Start of GIVEN RECORDS

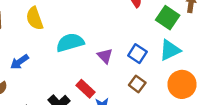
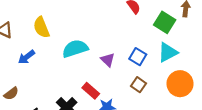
blue arrow: (19, 62) -> (26, 57), moved

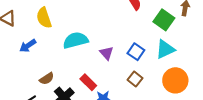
brown semicircle: (11, 94) -> (47, 79), moved

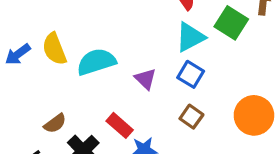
yellow semicircle: (44, 18) -> (54, 49), moved
blue arrow: (28, 46) -> (18, 54), moved
cyan triangle: (165, 49) -> (190, 37), moved

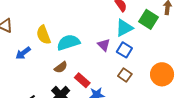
blue arrow: (18, 54) -> (23, 53), moved
purple triangle: (145, 79) -> (104, 45), moved
brown semicircle: (55, 123) -> (61, 67), moved

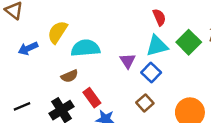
yellow semicircle: (44, 35) -> (57, 32), turned 42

End of GIVEN RECORDS

> _WHAT YOU SHOULD DO_: The lines from the start of the data through the line that contains "blue arrow: (18, 54) -> (23, 53), moved" are to be returned exactly, please, with both ends included and every picture left out.

> _ANSWER TO THE PROBLEM_:
blue arrow: (19, 62) -> (26, 57), moved

brown semicircle: (11, 94) -> (47, 79), moved

yellow semicircle: (44, 18) -> (54, 49), moved
blue arrow: (28, 46) -> (18, 54), moved
cyan triangle: (165, 49) -> (190, 37), moved

blue arrow: (18, 54) -> (23, 53), moved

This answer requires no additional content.